■ Description of the task
Please pick out each line of the material below that contains the string "kern", matching letter case exactly.

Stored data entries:
----------------------------------------
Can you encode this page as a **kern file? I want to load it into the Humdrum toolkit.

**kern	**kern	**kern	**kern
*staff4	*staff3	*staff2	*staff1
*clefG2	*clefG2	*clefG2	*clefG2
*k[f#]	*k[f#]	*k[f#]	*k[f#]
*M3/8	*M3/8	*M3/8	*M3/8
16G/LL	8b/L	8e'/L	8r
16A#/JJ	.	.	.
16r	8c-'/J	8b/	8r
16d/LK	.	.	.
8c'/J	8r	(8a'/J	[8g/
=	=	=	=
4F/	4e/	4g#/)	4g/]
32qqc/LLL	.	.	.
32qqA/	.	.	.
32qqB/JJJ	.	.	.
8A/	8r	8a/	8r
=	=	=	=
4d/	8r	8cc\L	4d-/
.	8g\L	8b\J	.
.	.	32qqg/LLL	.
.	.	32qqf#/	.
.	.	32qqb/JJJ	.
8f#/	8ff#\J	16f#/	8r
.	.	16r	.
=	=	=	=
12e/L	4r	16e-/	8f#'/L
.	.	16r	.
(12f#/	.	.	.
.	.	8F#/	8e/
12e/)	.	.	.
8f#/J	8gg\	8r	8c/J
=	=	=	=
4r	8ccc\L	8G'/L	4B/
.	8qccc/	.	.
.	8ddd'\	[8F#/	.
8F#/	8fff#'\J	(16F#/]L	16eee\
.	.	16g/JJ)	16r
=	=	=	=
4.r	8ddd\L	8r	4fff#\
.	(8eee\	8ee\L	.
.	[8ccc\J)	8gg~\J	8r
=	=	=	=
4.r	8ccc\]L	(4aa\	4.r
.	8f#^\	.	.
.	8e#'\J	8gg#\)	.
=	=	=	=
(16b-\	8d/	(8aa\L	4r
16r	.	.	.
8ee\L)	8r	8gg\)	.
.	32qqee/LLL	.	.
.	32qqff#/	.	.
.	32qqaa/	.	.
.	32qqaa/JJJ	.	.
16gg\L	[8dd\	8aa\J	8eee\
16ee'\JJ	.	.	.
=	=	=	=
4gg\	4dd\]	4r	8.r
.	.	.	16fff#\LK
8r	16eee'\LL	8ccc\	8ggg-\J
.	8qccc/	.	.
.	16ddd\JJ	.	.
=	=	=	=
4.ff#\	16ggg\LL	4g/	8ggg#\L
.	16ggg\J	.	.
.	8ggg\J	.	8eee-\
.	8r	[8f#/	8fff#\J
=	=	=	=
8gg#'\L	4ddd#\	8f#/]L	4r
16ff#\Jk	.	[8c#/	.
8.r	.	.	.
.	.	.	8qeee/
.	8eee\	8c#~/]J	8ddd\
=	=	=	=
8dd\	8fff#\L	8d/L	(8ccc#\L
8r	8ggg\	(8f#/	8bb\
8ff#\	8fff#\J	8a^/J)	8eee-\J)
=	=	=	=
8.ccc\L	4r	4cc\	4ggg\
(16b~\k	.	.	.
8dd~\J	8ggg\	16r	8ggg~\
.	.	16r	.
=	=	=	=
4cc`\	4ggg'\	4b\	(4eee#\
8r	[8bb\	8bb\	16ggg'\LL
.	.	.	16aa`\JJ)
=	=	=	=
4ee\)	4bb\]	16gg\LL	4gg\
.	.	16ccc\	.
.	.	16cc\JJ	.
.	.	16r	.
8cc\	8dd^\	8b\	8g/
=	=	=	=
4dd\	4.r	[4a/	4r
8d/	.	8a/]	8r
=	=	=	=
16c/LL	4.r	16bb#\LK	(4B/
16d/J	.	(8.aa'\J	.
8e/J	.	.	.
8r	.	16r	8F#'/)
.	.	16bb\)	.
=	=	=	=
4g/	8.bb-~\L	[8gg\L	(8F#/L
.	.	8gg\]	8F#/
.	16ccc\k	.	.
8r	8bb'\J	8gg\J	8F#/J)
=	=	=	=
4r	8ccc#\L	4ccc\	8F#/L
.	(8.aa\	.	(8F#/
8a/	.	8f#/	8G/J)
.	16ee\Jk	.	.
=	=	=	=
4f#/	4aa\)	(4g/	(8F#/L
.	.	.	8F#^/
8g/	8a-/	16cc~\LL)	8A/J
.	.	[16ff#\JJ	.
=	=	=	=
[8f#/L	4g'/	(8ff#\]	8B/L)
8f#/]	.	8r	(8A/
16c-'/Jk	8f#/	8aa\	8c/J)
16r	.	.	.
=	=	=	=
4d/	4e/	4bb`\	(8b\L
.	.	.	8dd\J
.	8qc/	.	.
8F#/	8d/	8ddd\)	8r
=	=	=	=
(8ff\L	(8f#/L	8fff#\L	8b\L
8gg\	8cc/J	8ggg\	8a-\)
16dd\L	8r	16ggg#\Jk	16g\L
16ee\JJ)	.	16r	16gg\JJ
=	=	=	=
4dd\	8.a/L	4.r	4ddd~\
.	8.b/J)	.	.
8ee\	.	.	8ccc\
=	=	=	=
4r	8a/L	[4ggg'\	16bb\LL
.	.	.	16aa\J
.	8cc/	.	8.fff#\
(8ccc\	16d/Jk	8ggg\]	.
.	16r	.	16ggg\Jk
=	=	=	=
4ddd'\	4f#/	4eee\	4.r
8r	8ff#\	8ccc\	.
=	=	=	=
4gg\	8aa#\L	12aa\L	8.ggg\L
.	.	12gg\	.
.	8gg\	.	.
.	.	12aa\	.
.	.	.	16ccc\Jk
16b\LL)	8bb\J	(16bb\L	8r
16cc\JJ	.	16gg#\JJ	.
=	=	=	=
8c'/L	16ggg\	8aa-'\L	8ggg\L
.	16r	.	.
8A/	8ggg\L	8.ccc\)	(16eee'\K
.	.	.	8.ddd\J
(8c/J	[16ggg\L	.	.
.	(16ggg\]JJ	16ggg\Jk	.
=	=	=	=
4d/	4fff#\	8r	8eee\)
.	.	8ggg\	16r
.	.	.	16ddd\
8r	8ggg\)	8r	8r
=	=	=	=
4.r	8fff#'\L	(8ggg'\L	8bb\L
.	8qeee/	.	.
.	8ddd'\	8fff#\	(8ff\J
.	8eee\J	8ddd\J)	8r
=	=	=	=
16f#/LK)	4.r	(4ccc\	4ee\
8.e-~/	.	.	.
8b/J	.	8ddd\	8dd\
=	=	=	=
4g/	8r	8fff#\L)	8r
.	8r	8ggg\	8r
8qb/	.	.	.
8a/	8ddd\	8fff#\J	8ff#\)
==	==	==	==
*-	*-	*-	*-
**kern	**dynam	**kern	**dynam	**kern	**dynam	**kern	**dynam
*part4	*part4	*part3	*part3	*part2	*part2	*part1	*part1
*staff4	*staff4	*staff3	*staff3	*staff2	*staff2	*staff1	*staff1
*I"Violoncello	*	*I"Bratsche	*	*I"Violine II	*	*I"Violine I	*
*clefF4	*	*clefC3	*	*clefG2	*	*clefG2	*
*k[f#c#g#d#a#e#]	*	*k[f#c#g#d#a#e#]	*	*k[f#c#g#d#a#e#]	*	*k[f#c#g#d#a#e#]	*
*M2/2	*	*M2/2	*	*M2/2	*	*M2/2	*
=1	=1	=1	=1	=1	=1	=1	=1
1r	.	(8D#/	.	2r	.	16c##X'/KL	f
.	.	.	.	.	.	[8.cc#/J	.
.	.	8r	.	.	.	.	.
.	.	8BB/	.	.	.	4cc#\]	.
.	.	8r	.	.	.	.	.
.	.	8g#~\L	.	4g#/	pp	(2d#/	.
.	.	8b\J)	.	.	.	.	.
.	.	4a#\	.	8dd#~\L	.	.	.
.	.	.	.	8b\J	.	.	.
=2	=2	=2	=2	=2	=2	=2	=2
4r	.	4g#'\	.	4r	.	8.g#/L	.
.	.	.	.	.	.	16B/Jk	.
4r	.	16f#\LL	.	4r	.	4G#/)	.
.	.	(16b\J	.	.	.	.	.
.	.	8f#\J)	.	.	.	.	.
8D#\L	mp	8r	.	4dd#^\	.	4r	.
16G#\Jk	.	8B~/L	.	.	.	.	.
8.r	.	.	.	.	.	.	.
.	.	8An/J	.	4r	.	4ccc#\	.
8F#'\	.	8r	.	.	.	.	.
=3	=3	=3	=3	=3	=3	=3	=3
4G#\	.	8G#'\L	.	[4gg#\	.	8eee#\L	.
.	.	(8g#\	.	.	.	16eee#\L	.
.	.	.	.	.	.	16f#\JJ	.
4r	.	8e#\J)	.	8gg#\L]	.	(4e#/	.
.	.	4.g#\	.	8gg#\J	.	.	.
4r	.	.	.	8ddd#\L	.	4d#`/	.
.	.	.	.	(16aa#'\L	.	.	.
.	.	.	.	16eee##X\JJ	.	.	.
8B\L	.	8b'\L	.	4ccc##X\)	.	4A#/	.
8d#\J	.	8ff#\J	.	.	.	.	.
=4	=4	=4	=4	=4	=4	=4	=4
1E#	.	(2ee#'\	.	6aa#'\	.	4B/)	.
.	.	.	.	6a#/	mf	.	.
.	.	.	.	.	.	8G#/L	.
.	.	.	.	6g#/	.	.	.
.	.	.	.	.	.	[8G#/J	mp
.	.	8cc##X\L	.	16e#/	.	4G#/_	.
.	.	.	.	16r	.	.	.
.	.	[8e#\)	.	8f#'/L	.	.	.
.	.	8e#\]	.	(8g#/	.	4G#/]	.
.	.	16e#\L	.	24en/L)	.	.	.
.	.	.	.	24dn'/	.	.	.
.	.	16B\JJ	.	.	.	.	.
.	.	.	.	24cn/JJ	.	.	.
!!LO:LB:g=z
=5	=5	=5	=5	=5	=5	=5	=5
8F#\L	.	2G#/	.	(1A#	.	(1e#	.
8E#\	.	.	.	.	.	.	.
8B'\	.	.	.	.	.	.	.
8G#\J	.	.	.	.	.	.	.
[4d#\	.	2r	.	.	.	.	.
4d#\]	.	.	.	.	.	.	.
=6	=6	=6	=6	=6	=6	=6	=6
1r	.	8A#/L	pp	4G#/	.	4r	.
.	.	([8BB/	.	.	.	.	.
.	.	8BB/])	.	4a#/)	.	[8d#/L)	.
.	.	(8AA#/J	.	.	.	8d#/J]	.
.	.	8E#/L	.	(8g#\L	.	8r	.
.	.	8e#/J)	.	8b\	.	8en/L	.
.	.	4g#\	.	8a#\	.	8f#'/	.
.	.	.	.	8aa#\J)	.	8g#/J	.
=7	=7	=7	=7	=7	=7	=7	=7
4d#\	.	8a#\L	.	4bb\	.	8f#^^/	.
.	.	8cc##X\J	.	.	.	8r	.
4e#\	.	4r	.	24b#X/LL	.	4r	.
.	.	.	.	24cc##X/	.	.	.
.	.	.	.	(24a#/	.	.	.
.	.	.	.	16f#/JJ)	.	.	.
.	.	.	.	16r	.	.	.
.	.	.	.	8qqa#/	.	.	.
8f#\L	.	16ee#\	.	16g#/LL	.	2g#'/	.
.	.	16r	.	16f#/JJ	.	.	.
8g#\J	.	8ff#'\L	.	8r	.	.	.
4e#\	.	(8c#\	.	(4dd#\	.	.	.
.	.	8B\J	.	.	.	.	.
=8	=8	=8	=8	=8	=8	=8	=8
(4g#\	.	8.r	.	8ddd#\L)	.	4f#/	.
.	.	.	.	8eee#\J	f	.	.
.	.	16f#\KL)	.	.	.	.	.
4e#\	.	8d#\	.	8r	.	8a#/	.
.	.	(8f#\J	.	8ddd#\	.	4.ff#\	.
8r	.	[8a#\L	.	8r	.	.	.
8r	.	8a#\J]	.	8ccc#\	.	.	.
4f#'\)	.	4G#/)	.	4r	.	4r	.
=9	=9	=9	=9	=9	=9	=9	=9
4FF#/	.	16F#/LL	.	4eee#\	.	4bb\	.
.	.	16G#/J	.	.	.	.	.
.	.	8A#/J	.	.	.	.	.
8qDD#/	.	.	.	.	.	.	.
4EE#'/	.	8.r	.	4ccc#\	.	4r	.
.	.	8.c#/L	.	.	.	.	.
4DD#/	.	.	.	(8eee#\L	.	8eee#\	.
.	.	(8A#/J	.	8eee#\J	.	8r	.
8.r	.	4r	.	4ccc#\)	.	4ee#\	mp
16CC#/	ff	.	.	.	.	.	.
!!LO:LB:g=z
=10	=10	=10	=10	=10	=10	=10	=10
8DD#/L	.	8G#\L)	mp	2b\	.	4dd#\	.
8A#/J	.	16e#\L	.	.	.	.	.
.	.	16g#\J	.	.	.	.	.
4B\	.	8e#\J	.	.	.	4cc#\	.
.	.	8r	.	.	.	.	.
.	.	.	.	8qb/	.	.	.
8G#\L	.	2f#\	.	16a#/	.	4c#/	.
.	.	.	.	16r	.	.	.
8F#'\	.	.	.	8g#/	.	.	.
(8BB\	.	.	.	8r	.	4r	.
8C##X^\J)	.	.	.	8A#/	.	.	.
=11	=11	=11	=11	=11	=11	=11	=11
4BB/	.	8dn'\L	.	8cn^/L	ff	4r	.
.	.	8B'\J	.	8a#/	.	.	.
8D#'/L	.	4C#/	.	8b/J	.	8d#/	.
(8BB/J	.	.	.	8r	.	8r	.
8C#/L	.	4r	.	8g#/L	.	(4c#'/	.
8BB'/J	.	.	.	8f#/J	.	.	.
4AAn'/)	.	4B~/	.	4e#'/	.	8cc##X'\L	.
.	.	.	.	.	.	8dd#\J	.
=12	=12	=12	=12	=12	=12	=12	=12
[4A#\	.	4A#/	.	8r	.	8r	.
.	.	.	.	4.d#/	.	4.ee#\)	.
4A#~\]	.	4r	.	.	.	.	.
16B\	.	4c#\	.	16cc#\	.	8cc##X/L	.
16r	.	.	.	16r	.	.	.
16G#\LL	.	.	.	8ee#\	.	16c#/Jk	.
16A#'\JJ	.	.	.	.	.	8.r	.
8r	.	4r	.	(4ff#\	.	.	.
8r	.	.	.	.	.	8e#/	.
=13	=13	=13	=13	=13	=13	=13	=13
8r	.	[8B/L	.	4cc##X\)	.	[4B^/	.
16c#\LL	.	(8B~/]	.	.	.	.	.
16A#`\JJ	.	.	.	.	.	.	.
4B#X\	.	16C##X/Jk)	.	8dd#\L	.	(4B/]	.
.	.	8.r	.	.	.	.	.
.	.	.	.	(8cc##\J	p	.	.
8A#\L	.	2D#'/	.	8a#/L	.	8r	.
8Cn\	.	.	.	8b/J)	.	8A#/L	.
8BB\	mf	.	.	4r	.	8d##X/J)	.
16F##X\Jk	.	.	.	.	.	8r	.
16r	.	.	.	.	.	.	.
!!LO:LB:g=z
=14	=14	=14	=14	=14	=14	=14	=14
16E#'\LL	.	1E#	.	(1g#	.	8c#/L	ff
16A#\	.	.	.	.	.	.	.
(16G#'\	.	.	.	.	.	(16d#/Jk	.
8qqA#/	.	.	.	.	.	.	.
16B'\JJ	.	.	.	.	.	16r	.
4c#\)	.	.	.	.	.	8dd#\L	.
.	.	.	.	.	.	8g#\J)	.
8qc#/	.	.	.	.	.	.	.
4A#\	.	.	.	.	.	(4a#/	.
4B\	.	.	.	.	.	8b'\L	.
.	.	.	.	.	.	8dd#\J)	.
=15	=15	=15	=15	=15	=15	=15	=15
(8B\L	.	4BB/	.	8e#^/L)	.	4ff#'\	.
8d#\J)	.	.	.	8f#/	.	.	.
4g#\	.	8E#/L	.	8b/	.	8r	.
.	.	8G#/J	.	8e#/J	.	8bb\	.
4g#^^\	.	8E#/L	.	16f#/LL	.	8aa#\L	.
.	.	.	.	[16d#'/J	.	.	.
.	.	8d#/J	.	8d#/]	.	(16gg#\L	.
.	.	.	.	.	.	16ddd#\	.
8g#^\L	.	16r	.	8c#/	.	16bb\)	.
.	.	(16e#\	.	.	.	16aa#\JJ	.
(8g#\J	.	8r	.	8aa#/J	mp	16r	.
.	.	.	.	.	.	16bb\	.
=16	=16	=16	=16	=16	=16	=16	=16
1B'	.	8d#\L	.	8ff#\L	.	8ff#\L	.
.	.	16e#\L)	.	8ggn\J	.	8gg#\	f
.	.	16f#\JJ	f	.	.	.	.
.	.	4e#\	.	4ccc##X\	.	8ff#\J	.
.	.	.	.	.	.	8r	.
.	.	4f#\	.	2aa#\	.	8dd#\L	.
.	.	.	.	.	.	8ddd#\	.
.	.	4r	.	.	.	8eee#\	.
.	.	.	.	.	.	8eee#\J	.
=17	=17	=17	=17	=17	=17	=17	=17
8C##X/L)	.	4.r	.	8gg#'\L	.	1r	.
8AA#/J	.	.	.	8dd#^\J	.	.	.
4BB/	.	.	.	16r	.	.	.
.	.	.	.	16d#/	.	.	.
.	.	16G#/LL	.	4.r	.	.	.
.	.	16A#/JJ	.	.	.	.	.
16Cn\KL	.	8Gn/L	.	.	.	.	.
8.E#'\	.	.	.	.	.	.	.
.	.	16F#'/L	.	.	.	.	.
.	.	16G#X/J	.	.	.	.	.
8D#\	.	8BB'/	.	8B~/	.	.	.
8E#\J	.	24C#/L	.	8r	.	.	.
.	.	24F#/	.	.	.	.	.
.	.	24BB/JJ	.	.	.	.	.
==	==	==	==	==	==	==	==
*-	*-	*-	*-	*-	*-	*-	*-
----------------------------------------
■ Output below
Can you encode this page as a **kern file? I want to load it into the Humdrum toolkit.
**kern	**kern	**kern	**kern
**kern	**dynam	**kern	**dynam	**kern	**dynam	**kern	**dynam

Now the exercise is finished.